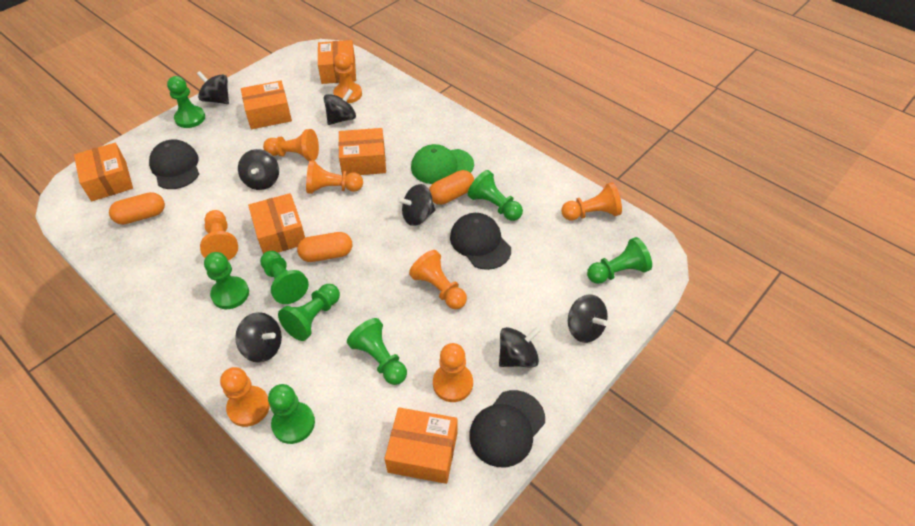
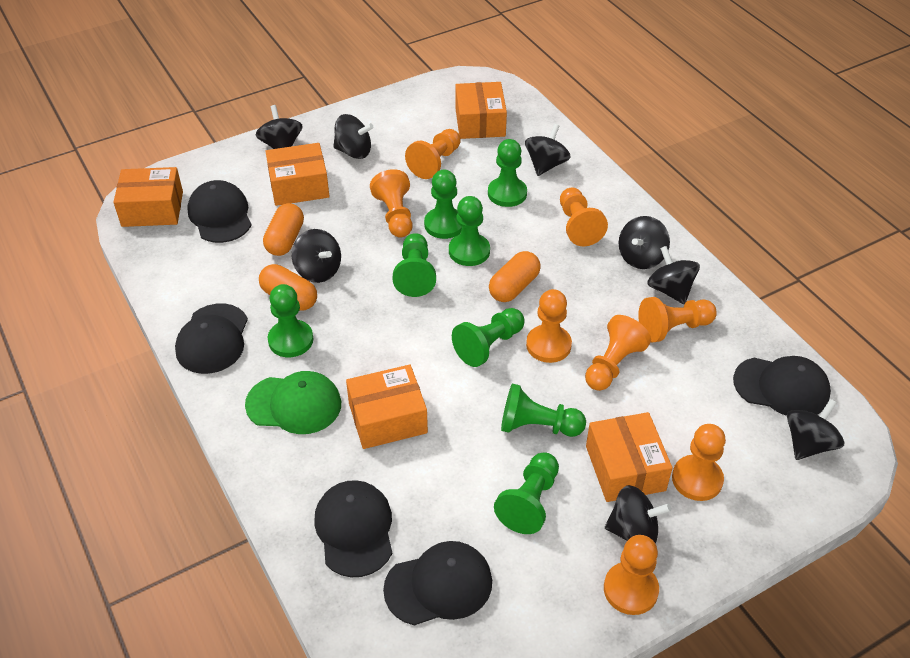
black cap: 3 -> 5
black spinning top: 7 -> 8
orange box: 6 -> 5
--------
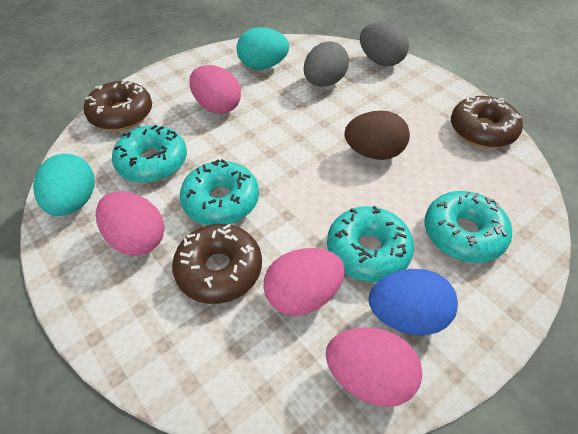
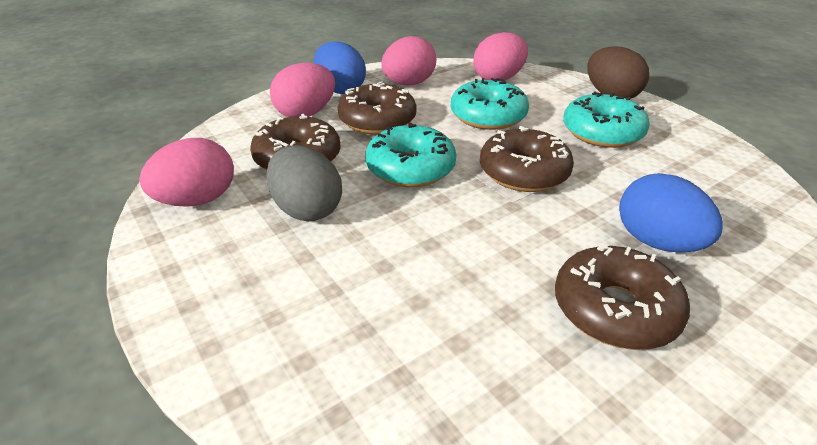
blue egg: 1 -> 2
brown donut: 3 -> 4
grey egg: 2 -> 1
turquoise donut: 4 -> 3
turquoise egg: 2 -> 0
--------
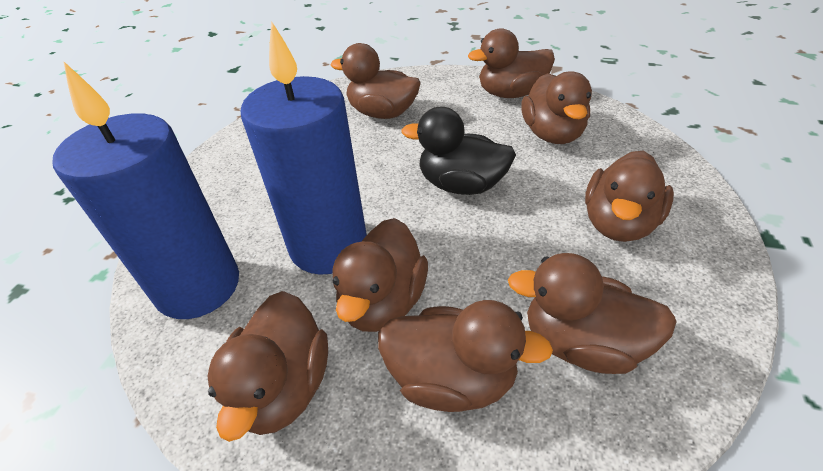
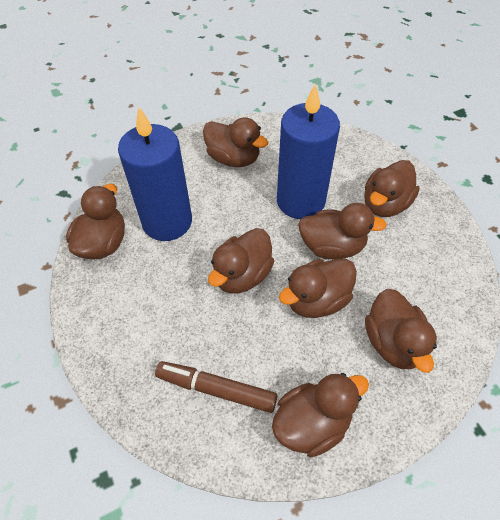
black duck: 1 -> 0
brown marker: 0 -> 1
--------
● How to complete this task:
From the material above, retype precisely the lines between the line holding "blue egg: 1 -> 2" and the line holding "turquoise egg: 2 -> 0", inclusive, and nothing beyond them.

● Final answer:
blue egg: 1 -> 2
brown donut: 3 -> 4
grey egg: 2 -> 1
turquoise donut: 4 -> 3
turquoise egg: 2 -> 0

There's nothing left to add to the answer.